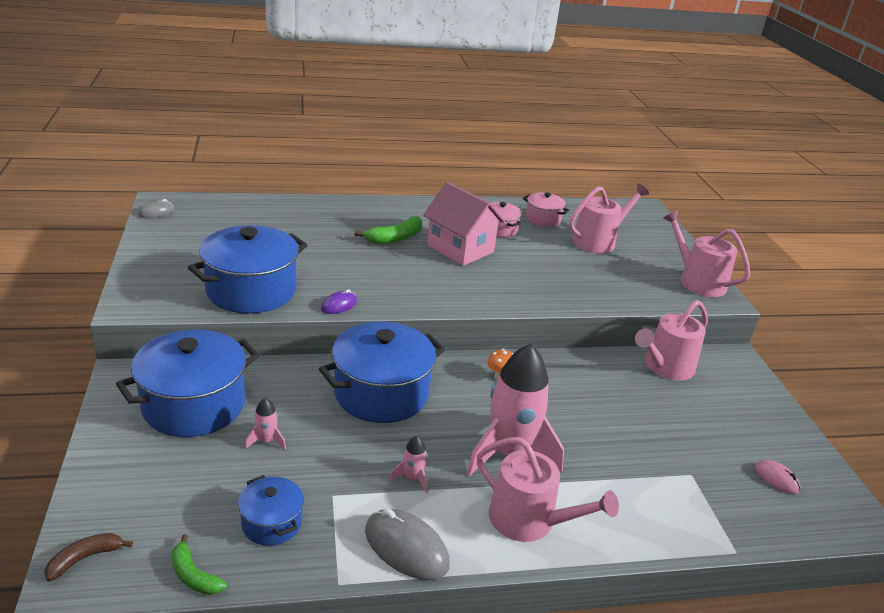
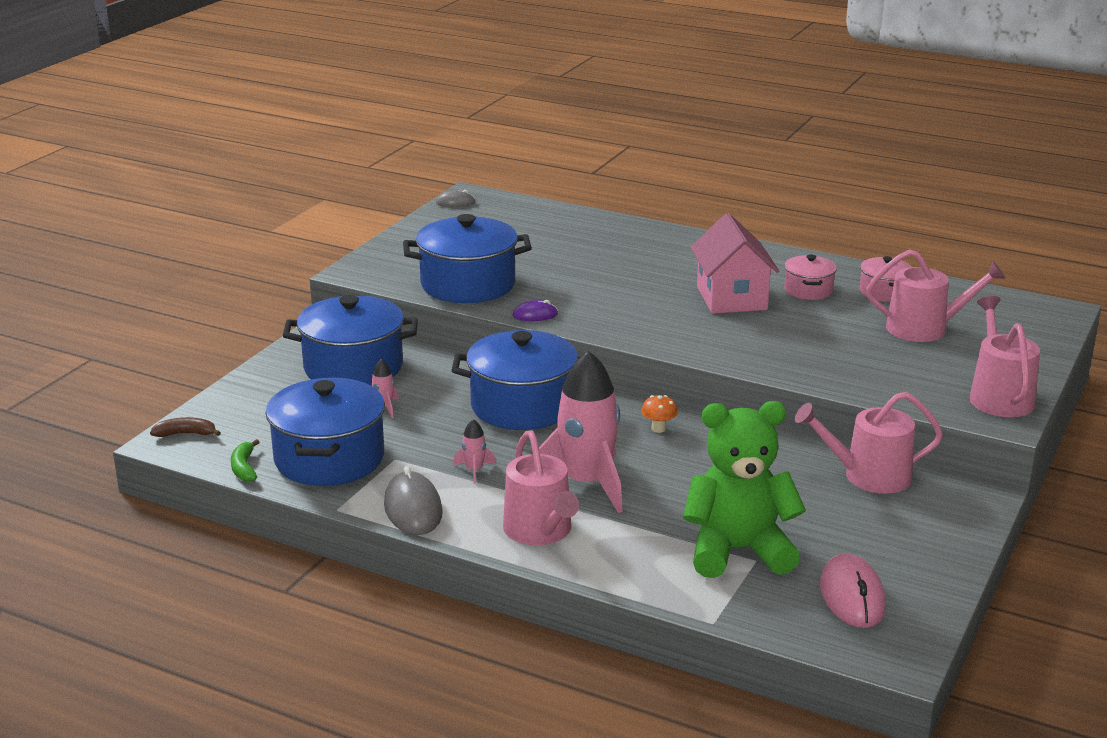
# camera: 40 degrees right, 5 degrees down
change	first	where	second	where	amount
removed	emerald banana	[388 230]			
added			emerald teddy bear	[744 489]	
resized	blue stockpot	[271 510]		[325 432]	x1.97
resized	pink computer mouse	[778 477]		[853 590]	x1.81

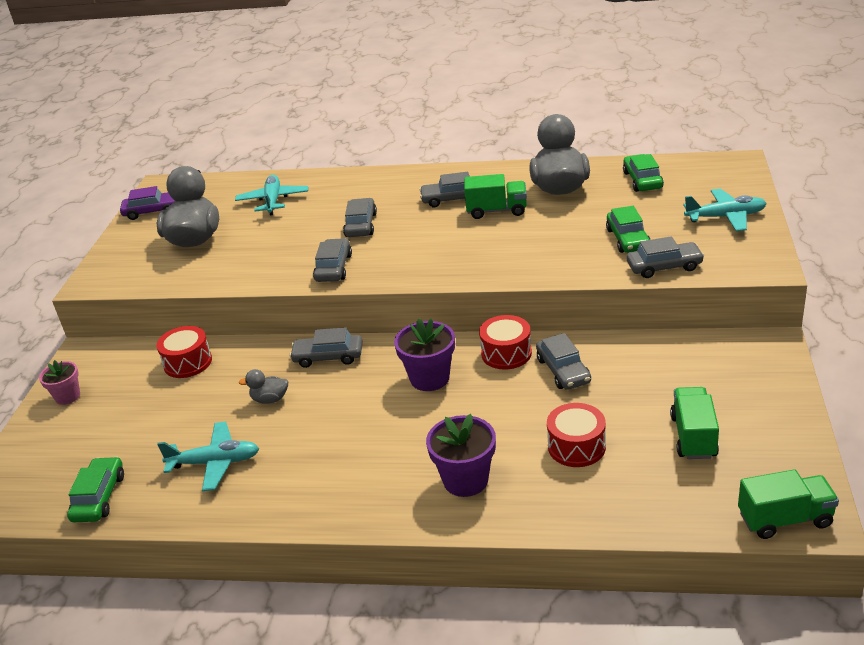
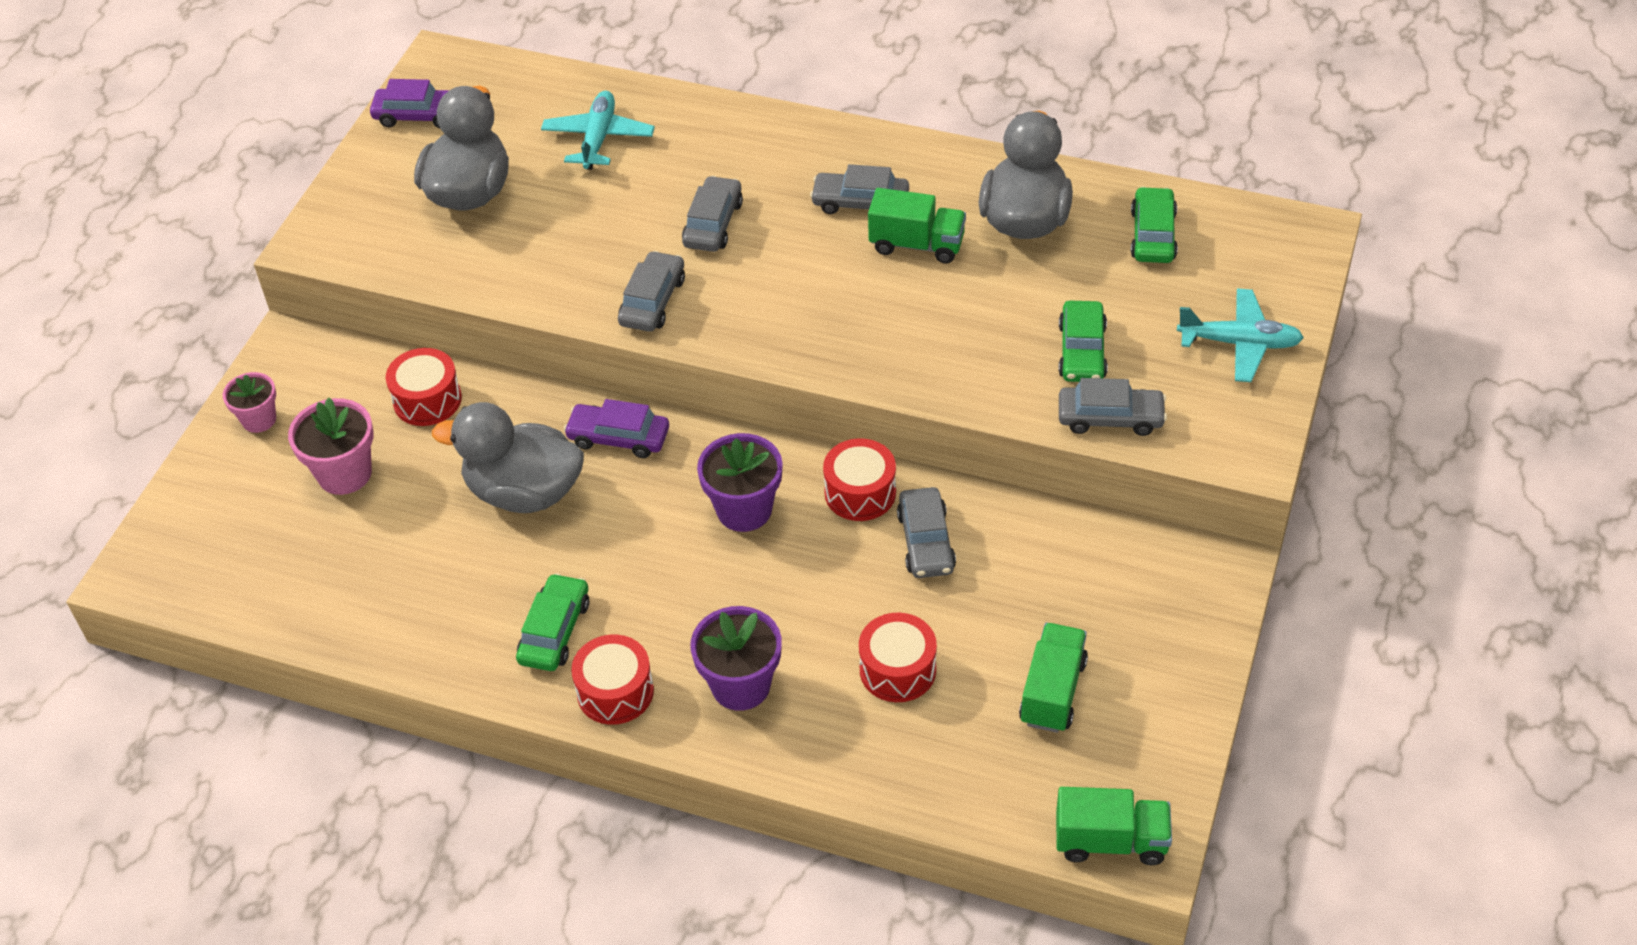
# camera: 10 degrees right, 15 degrees up
change	first	where	second	where	amount
removed	aqua aeroplane	[208 456]			
added			pink potted plant	[330 446]	
added			red drum	[612 679]	
moved	emerald toy car	[95 489]		[552 622]	
recoloured	ash-grey toy car	[326 347]	purple toy car	[616 428]	
resized	ash-grey duck	[263 386]		[508 457]	x2.25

* * * * * * * * *

Work item » Would you reproduce the listing above in full and exactly, without its pictures?

Your response »
# camera: 40 degrees right, 5 degrees down
change	first	where	second	where	amount
removed	emerald banana	[388 230]			
added			emerald teddy bear	[744 489]	
resized	blue stockpot	[271 510]		[325 432]	x1.97
resized	pink computer mouse	[778 477]		[853 590]	x1.81

# camera: 10 degrees right, 15 degrees up
change	first	where	second	where	amount
removed	aqua aeroplane	[208 456]			
added			pink potted plant	[330 446]	
added			red drum	[612 679]	
moved	emerald toy car	[95 489]		[552 622]	
recoloured	ash-grey toy car	[326 347]	purple toy car	[616 428]	
resized	ash-grey duck	[263 386]		[508 457]	x2.25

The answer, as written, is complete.